**Information supplied**
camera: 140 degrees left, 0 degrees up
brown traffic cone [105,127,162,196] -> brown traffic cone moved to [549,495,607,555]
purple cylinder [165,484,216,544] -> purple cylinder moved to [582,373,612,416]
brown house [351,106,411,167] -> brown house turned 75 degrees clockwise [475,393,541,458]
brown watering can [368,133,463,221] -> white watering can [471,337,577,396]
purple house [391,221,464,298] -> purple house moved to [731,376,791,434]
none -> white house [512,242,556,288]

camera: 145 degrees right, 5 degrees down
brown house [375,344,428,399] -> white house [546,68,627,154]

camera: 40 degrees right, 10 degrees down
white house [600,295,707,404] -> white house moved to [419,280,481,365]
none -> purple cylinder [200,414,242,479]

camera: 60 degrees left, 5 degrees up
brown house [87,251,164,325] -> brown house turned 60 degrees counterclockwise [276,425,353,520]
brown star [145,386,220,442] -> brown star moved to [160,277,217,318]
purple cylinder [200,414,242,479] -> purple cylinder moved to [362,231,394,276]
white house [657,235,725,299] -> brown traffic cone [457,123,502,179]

**Required action**
All lines of the data above that include the word "white" must be shown.

**Exercise solution**
brown watering can [368,133,463,221] -> white watering can [471,337,577,396]
none -> white house [512,242,556,288]
brown house [375,344,428,399] -> white house [546,68,627,154]
white house [600,295,707,404] -> white house moved to [419,280,481,365]
white house [657,235,725,299] -> brown traffic cone [457,123,502,179]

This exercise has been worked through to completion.